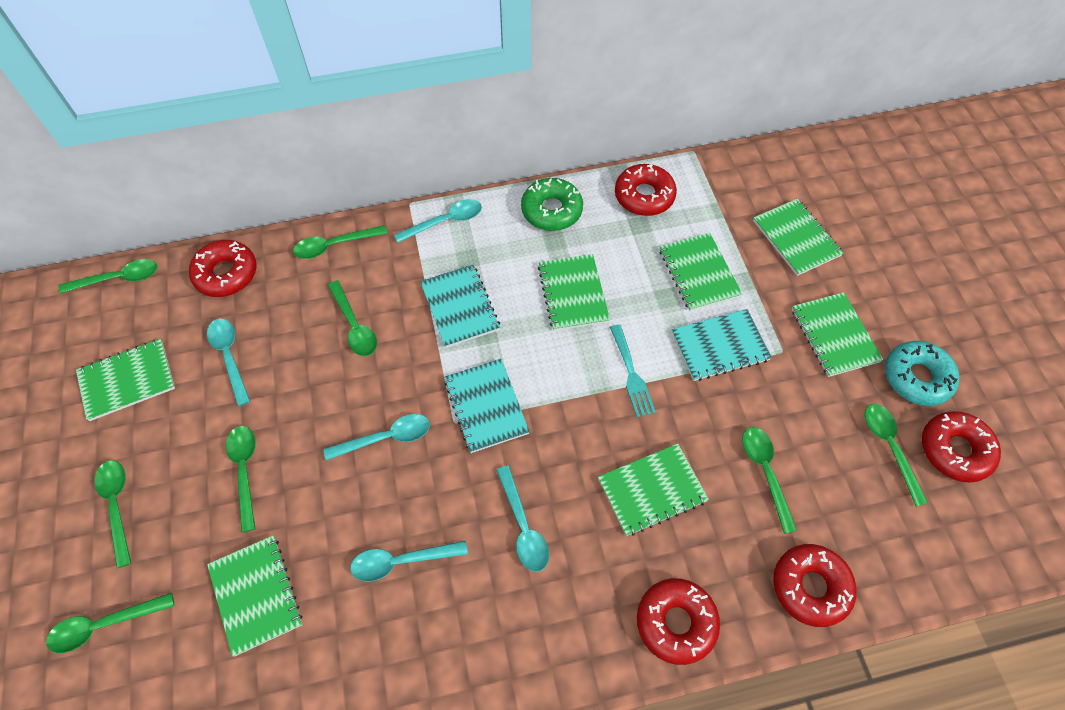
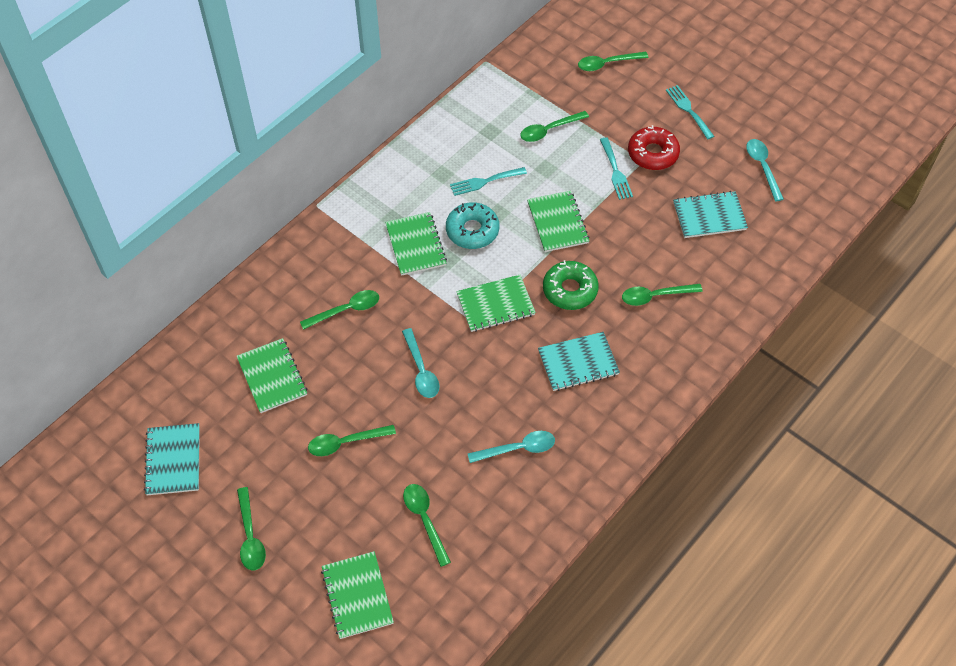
green notebook: 7 -> 5
green spoon: 8 -> 7
red donut: 5 -> 1
turquoise fork: 1 -> 3
turquoise spoon: 5 -> 3

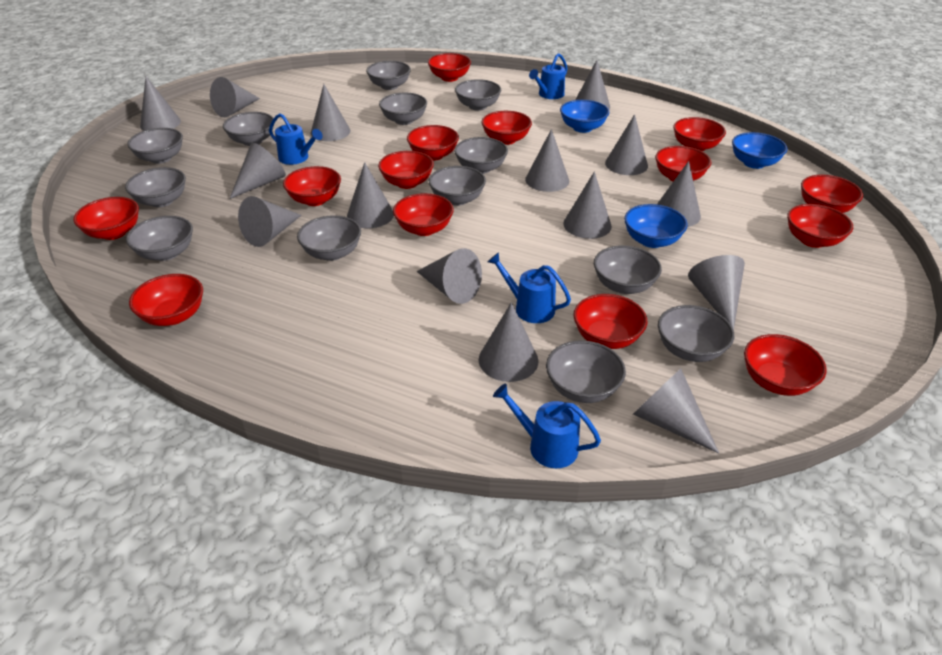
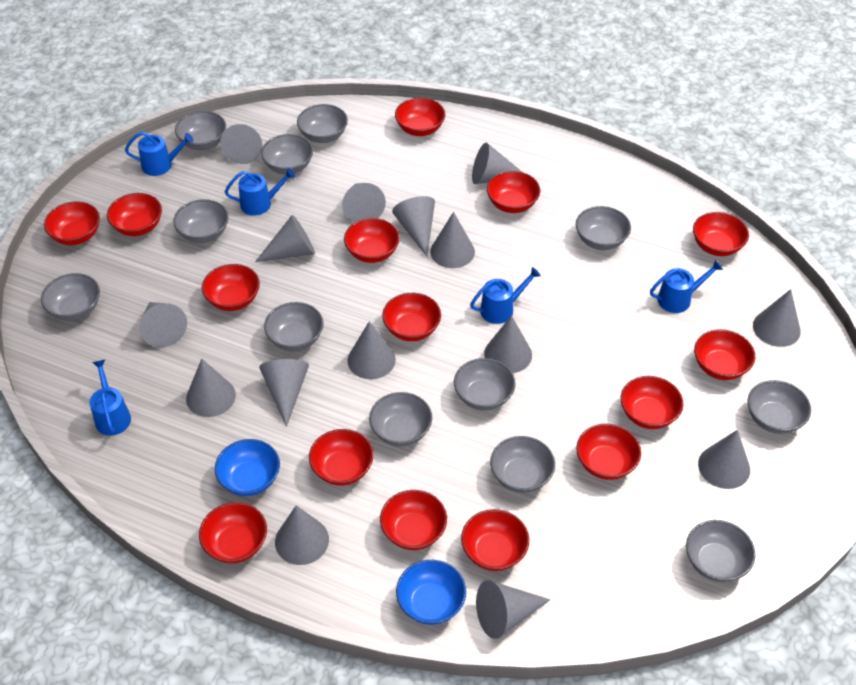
blue bowl: 3 -> 2
blue watering can: 4 -> 5
grey bowl: 13 -> 12
red bowl: 14 -> 15

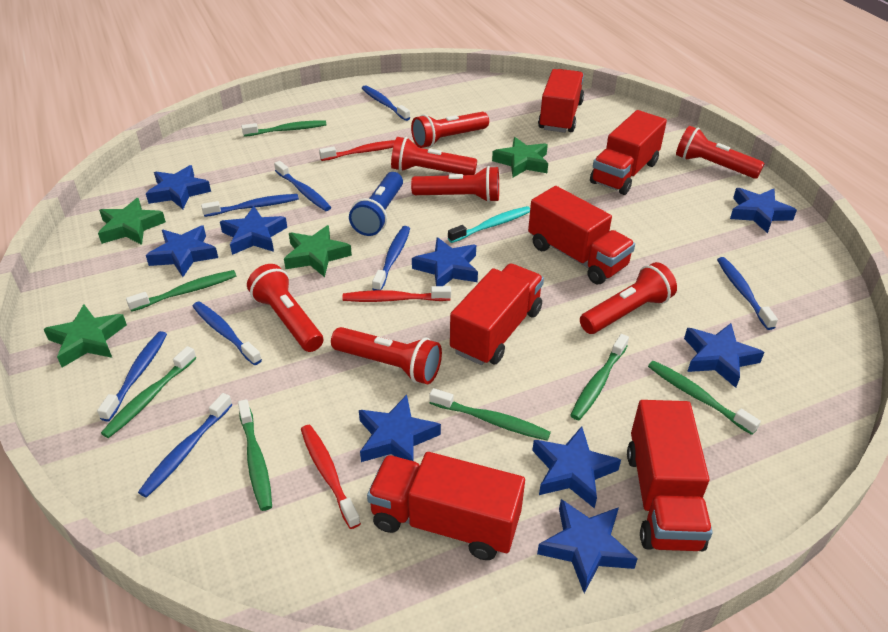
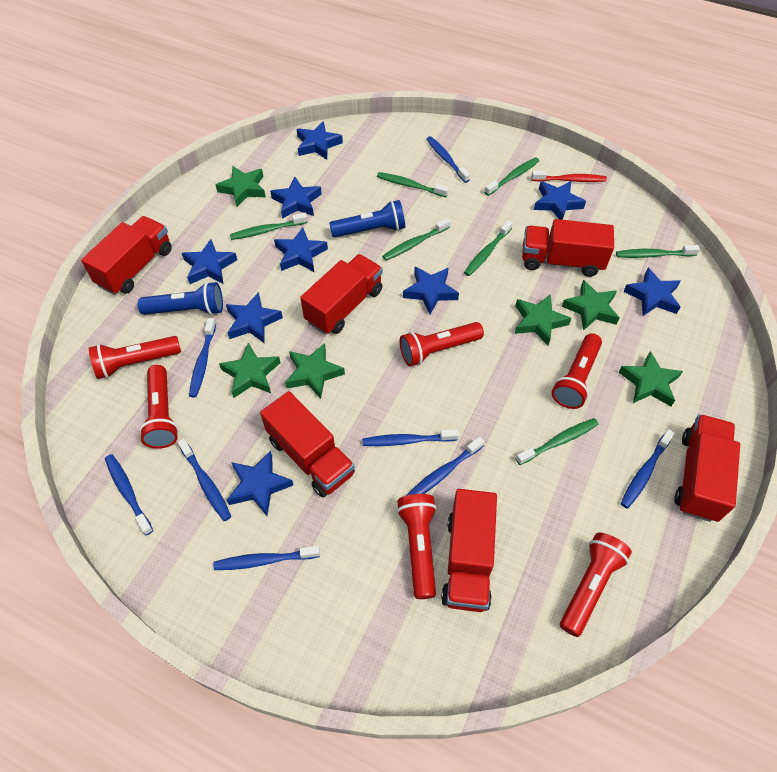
blue flashlight: 1 -> 2
green star: 4 -> 6
red flashlight: 7 -> 6
red toothbrush: 3 -> 1
turquoise toothbrush: 1 -> 0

---------------

What you should do |
With the images left out, output all the entries above exactly.

Finished exercise |
green notebook: 7 -> 5
green spoon: 8 -> 7
red donut: 5 -> 1
turquoise fork: 1 -> 3
turquoise spoon: 5 -> 3

blue bowl: 3 -> 2
blue watering can: 4 -> 5
grey bowl: 13 -> 12
red bowl: 14 -> 15

blue flashlight: 1 -> 2
green star: 4 -> 6
red flashlight: 7 -> 6
red toothbrush: 3 -> 1
turquoise toothbrush: 1 -> 0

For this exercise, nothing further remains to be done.